*** Supplied material ***

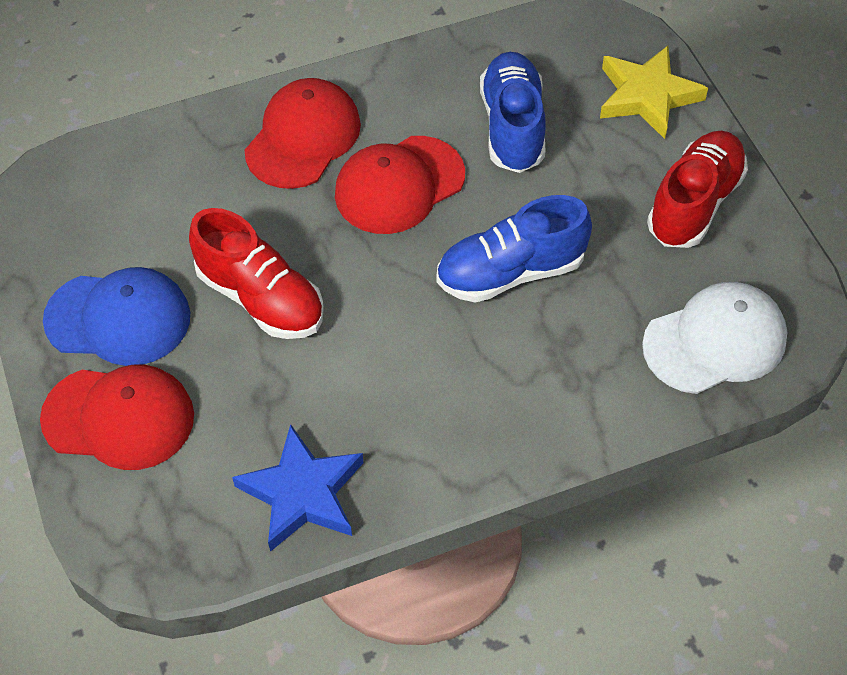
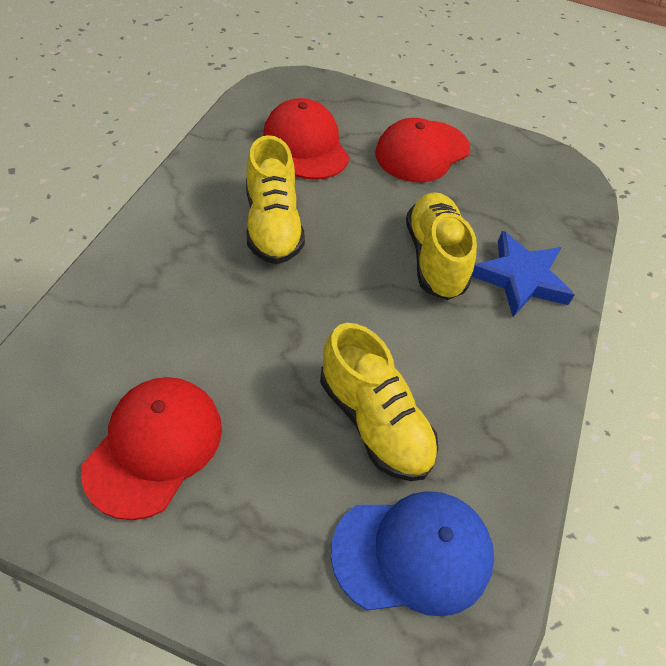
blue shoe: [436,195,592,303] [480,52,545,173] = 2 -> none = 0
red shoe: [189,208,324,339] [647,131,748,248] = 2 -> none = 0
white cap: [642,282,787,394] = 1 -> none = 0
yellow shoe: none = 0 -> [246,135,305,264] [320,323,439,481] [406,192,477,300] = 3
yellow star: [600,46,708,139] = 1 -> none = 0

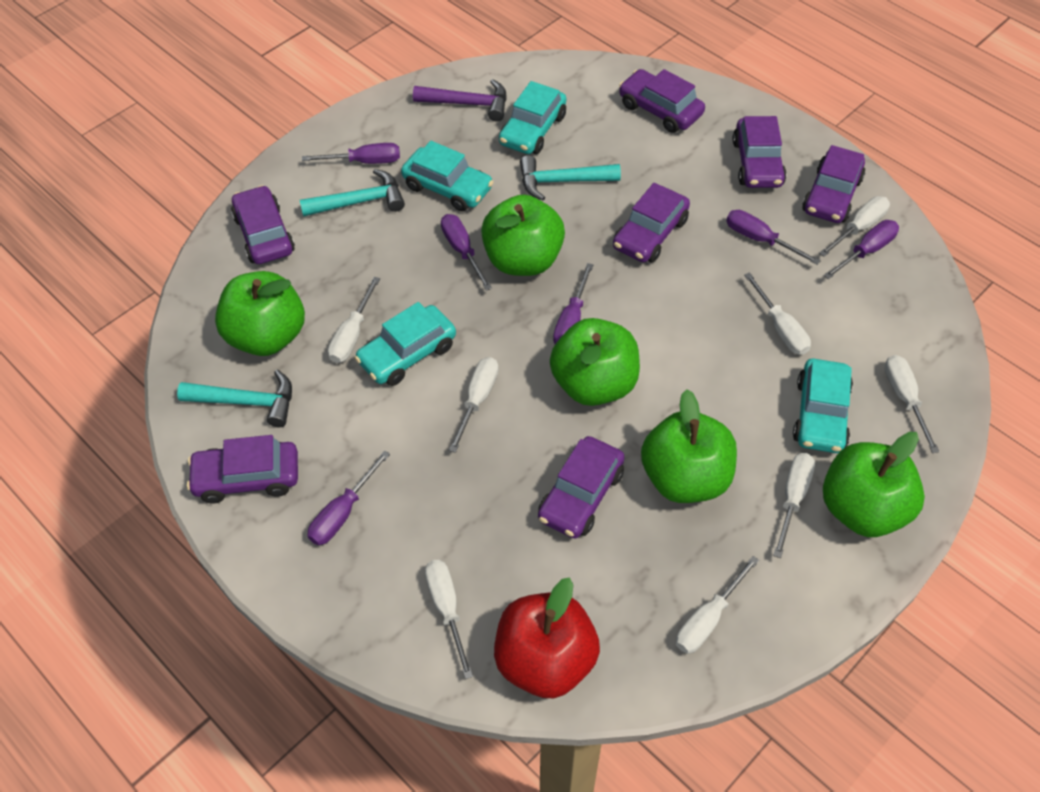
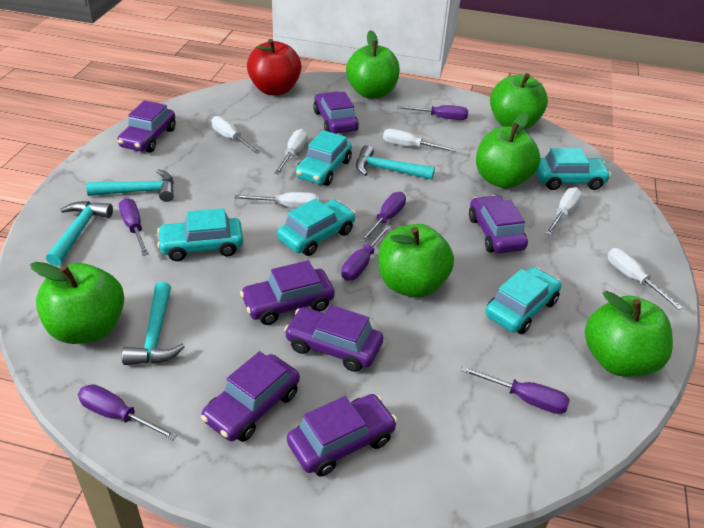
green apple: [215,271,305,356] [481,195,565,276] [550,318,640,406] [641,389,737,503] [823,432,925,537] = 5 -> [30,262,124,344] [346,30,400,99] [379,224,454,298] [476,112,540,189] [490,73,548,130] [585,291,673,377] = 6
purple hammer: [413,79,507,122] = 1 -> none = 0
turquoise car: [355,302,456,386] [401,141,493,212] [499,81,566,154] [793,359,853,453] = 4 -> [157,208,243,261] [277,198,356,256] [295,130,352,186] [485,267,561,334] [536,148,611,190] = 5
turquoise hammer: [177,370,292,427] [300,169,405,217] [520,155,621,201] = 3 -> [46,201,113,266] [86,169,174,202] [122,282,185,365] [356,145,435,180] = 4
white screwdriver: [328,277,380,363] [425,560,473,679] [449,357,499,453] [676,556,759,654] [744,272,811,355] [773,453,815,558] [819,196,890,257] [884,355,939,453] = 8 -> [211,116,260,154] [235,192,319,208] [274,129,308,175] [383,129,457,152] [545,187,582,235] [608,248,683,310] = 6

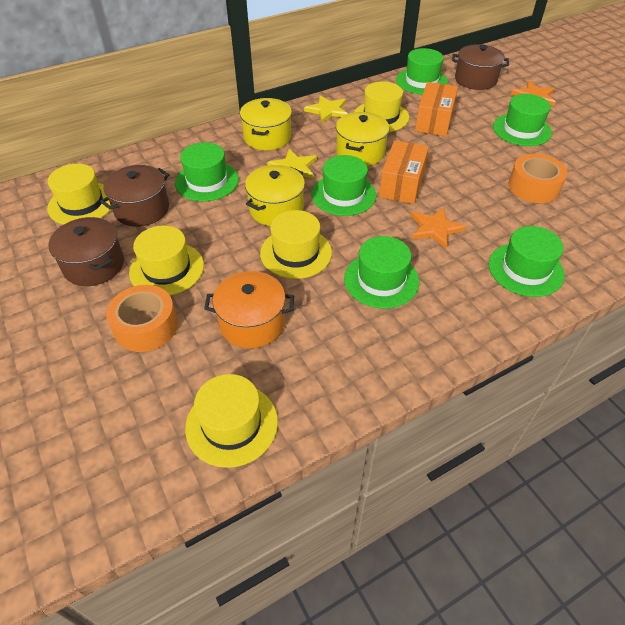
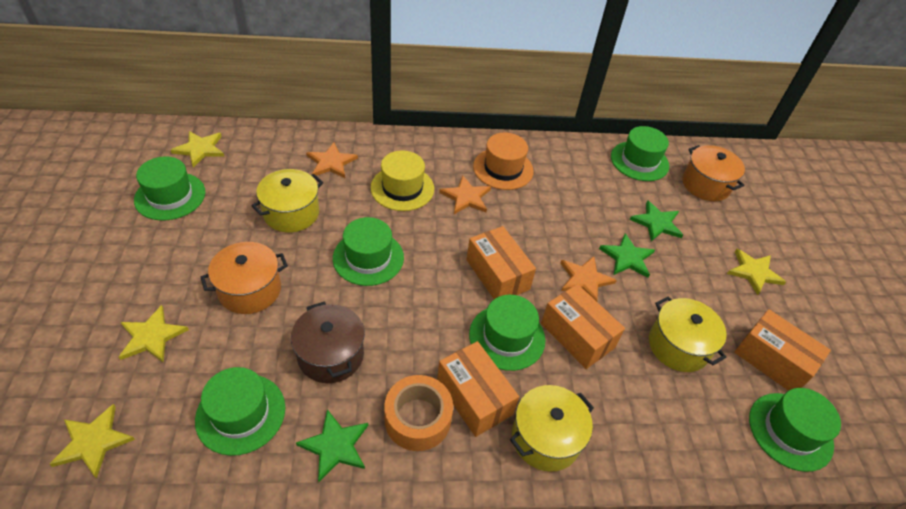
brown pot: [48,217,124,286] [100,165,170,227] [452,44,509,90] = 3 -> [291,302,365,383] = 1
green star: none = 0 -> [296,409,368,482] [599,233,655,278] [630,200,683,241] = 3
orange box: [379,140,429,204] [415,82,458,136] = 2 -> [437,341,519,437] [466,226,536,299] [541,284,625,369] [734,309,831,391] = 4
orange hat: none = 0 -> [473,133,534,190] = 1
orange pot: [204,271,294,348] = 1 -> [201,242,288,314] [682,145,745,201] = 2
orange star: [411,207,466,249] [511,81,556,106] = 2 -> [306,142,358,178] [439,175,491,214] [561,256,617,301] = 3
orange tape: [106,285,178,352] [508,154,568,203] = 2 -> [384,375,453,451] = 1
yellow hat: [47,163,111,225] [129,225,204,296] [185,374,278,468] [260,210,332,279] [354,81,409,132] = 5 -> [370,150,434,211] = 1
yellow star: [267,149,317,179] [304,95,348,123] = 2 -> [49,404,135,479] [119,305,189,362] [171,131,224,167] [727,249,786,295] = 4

*** End of Supplied material ***
*** Supplied material ***

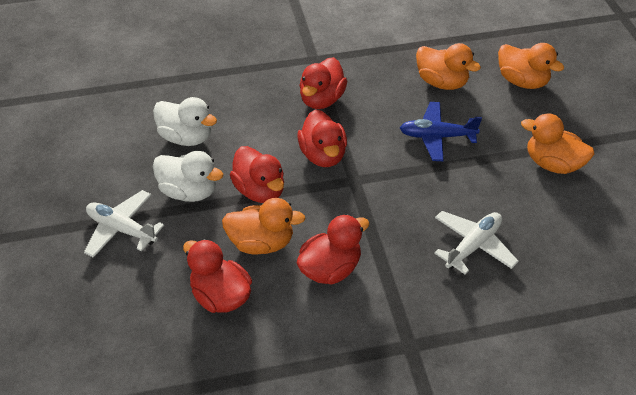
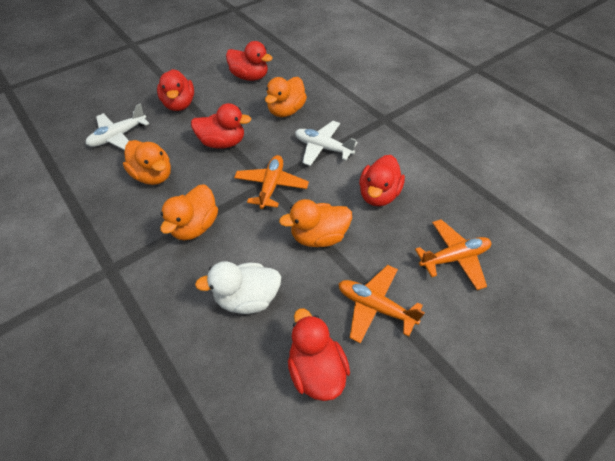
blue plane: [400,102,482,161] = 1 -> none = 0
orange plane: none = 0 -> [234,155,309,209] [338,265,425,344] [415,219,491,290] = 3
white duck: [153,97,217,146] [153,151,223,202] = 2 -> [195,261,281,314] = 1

*** End of Supplied material ***

§ **To do**:
Using the listing above, copy exactly the line that contains "blue plane: [400,102,482,161] = 1 -> none = 0", the line that contains "white duck: [153,97,217,146]", and each line that falls between them.

§ **Problem solution**:
blue plane: [400,102,482,161] = 1 -> none = 0
orange plane: none = 0 -> [234,155,309,209] [338,265,425,344] [415,219,491,290] = 3
white duck: [153,97,217,146] [153,151,223,202] = 2 -> [195,261,281,314] = 1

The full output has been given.